• [Input data]:
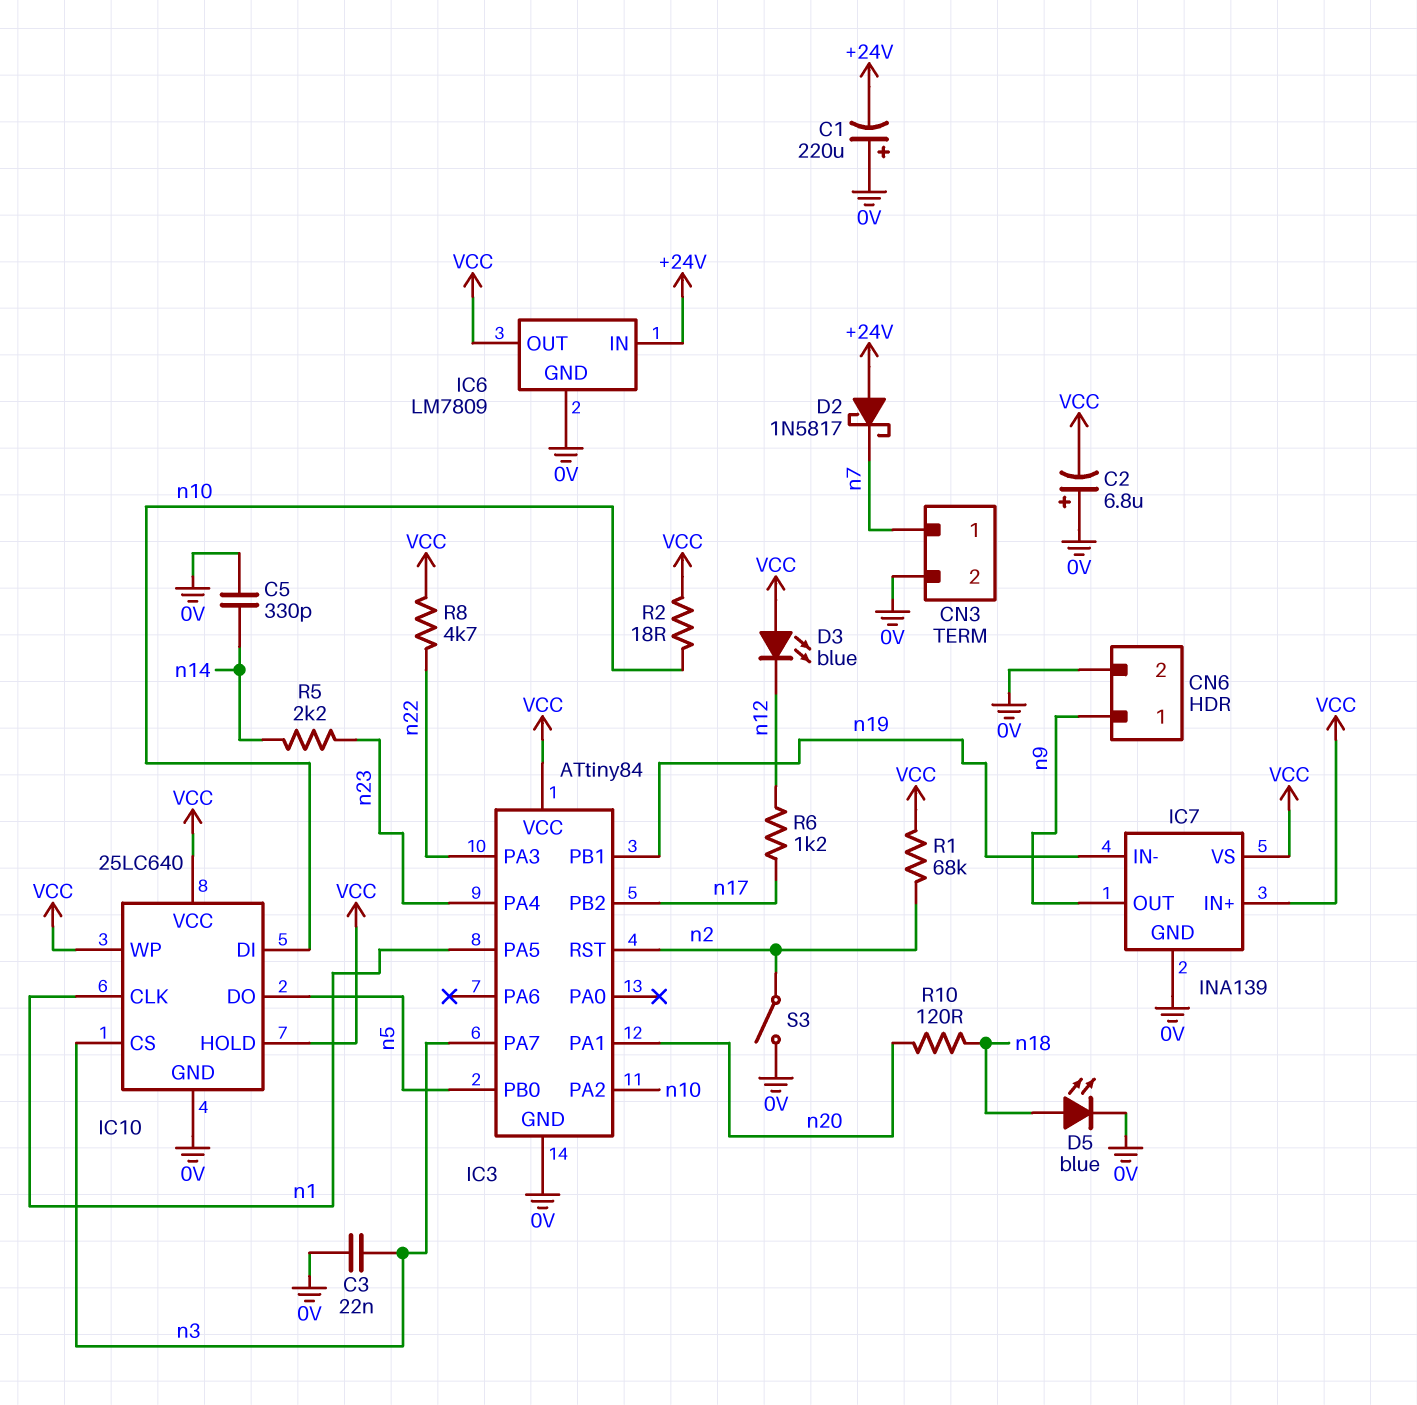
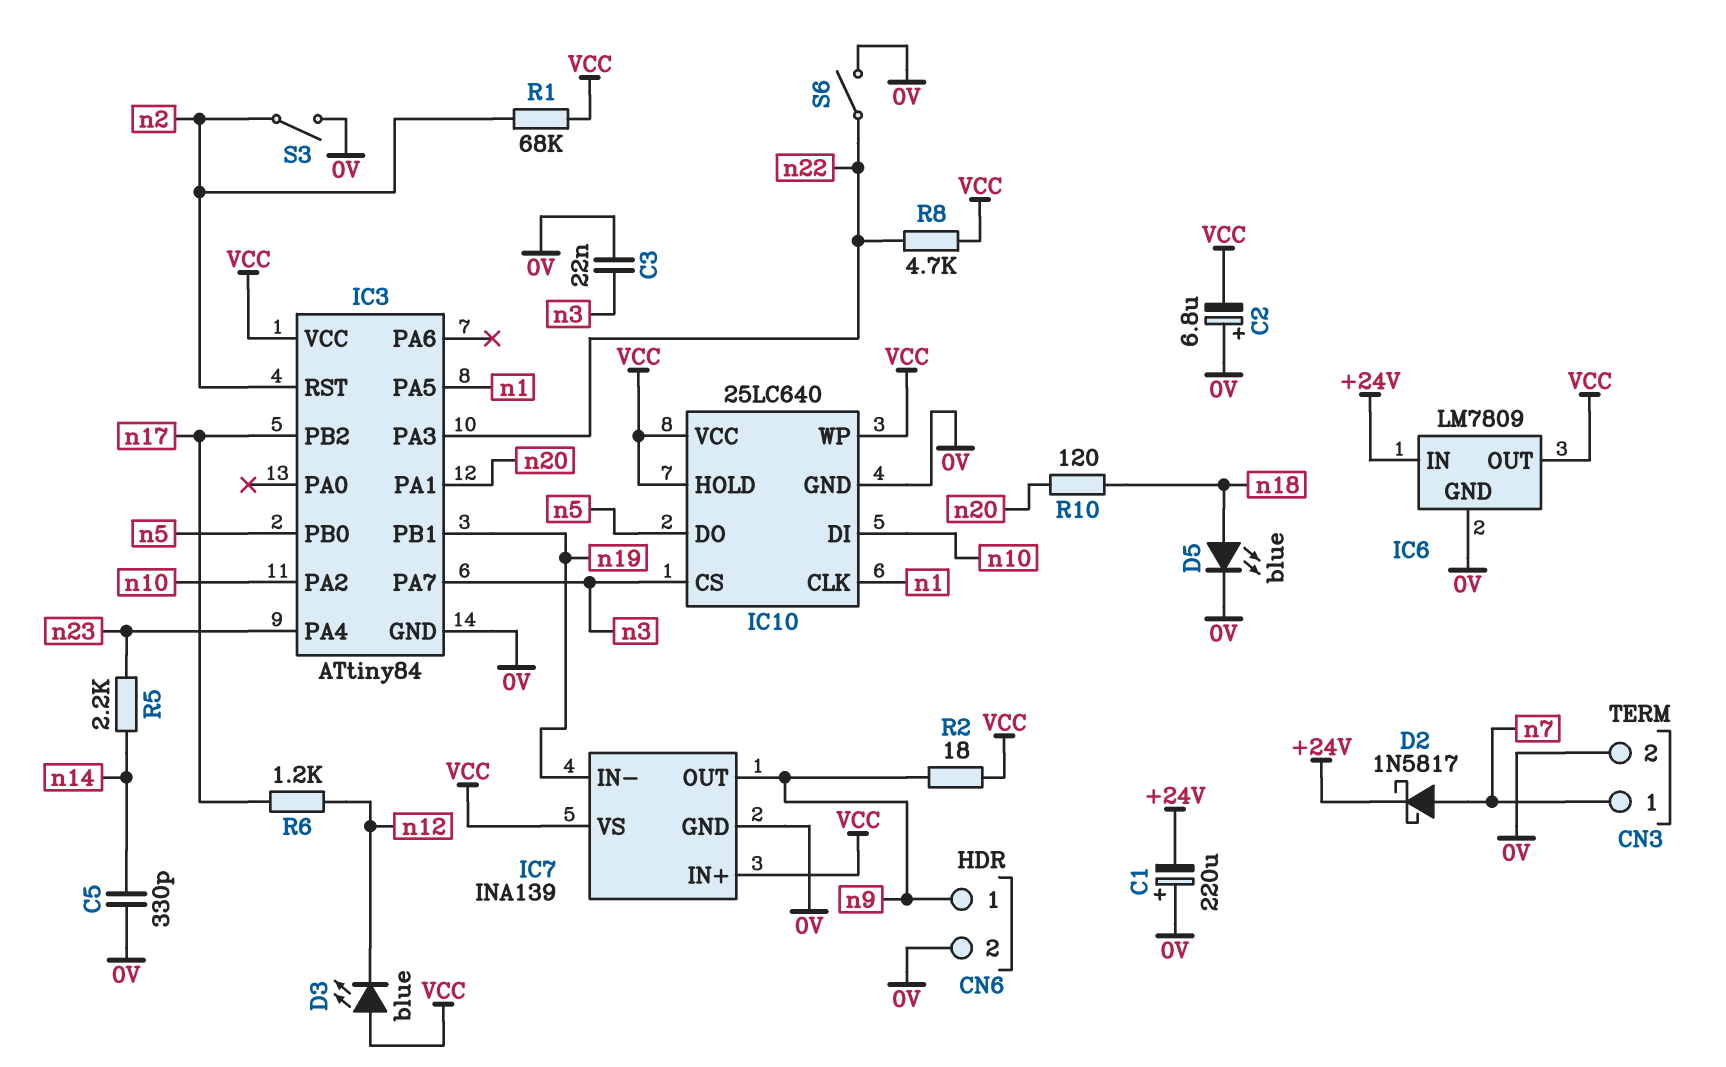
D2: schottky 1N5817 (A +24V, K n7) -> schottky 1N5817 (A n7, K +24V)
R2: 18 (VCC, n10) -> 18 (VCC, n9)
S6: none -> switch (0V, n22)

...

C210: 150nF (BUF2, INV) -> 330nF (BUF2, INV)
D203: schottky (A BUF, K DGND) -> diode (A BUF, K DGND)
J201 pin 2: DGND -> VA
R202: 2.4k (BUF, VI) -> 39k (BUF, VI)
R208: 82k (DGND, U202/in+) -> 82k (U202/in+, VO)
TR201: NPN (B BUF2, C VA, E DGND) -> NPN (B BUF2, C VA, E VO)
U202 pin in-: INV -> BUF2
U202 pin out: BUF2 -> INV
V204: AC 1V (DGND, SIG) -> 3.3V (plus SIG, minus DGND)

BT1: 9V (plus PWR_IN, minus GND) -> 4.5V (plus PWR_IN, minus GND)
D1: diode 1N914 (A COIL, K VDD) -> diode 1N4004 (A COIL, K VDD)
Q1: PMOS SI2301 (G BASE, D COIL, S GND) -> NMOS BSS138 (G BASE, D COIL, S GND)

* * *

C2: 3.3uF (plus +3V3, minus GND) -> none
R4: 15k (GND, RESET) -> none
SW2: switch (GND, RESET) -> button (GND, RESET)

• [What you have to do]: Repeat exactly the lines of the listing above, from the one with "C2: 3.3uF (plus +3V3, minus GND) -> none" down to the one with "SW2: switch (GND, RESET)"; both of those lines belong in the range.

• [Task result]:
C2: 3.3uF (plus +3V3, minus GND) -> none
R4: 15k (GND, RESET) -> none
SW2: switch (GND, RESET) -> button (GND, RESET)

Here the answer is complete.